◆ Directions for this task ◆
Write out the records that follow with every word intact.

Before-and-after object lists

┄┄┄┄┄┄┄┄┄┄┄┄┄┄┄┄┄┄┄┄

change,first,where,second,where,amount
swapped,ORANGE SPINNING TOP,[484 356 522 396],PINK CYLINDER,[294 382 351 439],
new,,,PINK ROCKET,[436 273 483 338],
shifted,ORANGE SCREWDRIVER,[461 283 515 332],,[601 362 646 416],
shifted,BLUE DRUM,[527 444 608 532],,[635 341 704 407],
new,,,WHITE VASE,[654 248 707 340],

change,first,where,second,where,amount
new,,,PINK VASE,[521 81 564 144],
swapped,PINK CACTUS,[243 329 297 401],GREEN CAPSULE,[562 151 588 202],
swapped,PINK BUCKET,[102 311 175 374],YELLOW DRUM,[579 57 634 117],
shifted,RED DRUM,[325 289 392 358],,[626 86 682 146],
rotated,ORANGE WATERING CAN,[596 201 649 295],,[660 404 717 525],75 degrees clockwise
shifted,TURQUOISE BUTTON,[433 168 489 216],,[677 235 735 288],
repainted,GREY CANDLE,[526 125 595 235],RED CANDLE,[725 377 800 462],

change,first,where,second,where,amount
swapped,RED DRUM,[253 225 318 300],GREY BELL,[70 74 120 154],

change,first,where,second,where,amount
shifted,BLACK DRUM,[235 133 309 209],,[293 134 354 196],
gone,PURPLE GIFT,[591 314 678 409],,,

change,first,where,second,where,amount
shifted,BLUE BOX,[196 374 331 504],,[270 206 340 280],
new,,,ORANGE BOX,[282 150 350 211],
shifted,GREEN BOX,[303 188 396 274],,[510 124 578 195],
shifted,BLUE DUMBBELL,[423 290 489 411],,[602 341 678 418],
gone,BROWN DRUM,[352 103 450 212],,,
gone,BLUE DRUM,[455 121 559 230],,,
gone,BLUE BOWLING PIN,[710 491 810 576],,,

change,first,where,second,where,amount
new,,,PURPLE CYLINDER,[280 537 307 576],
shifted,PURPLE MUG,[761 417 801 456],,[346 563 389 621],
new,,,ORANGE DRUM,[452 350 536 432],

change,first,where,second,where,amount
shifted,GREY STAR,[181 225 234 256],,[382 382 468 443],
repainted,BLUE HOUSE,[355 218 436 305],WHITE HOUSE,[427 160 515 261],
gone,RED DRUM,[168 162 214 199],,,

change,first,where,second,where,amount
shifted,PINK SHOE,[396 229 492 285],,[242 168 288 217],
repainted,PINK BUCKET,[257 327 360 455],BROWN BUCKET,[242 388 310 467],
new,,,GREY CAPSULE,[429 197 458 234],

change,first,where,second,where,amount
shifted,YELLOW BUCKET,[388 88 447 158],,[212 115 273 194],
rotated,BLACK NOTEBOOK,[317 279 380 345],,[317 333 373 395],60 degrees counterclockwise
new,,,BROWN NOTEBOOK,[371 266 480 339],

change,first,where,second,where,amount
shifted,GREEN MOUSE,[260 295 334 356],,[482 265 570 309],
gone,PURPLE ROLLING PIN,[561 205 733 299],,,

┄┄┄┄┄┄┄┄┄┄┄┄┄┄┄┄┄┄┄┄

◆ Answer below ◆
change,first,where,second,where,amount
swapped,ORANGE SPINNING TOP,[484 356 522 396],PINK CYLINDER,[294 382 351 439],
new,,,PINK ROCKET,[436 273 483 338],
shifted,ORANGE SCREWDRIVER,[461 283 515 332],,[601 362 646 416],
shifted,BLUE DRUM,[527 444 608 532],,[635 341 704 407],
new,,,WHITE VASE,[654 248 707 340],

change,first,where,second,where,amount
new,,,PINK VASE,[521 81 564 144],
swapped,PINK CACTUS,[243 329 297 401],GREEN CAPSULE,[562 151 588 202],
swapped,PINK BUCKET,[102 311 175 374],YELLOW DRUM,[579 57 634 117],
shifted,RED DRUM,[325 289 392 358],,[626 86 682 146],
rotated,ORANGE WATERING CAN,[596 201 649 295],,[660 404 717 525],75 degrees clockwise
shifted,TURQUOISE BUTTON,[433 168 489 216],,[677 235 735 288],
repainted,GREY CANDLE,[526 125 595 235],RED CANDLE,[725 377 800 462],

change,first,where,second,where,amount
swapped,RED DRUM,[253 225 318 300],GREY BELL,[70 74 120 154],

change,first,where,second,where,amount
shifted,BLACK DRUM,[235 133 309 209],,[293 134 354 196],
gone,PURPLE GIFT,[591 314 678 409],,,

change,first,where,second,where,amount
shifted,BLUE BOX,[196 374 331 504],,[270 206 340 280],
new,,,ORANGE BOX,[282 150 350 211],
shifted,GREEN BOX,[303 188 396 274],,[510 124 578 195],
shifted,BLUE DUMBBELL,[423 290 489 411],,[602 341 678 418],
gone,BROWN DRUM,[352 103 450 212],,,
gone,BLUE DRUM,[455 121 559 230],,,
gone,BLUE BOWLING PIN,[710 491 810 576],,,

change,first,where,second,where,amount
new,,,PURPLE CYLINDER,[280 537 307 576],
shifted,PURPLE MUG,[761 417 801 456],,[346 563 389 621],
new,,,ORANGE DRUM,[452 350 536 432],

change,first,where,second,where,amount
shifted,GREY STAR,[181 225 234 256],,[382 382 468 443],
repainted,BLUE HOUSE,[355 218 436 305],WHITE HOUSE,[427 160 515 261],
gone,RED DRUM,[168 162 214 199],,,

change,first,where,second,where,amount
shifted,PINK SHOE,[396 229 492 285],,[242 168 288 217],
repainted,PINK BUCKET,[257 327 360 455],BROWN BUCKET,[242 388 310 467],
new,,,GREY CAPSULE,[429 197 458 234],

change,first,where,second,where,amount
shifted,YELLOW BUCKET,[388 88 447 158],,[212 115 273 194],
rotated,BLACK NOTEBOOK,[317 279 380 345],,[317 333 373 395],60 degrees counterclockwise
new,,,BROWN NOTEBOOK,[371 266 480 339],

change,first,where,second,where,amount
shifted,GREEN MOUSE,[260 295 334 356],,[482 265 570 309],
gone,PURPLE ROLLING PIN,[561 205 733 299],,,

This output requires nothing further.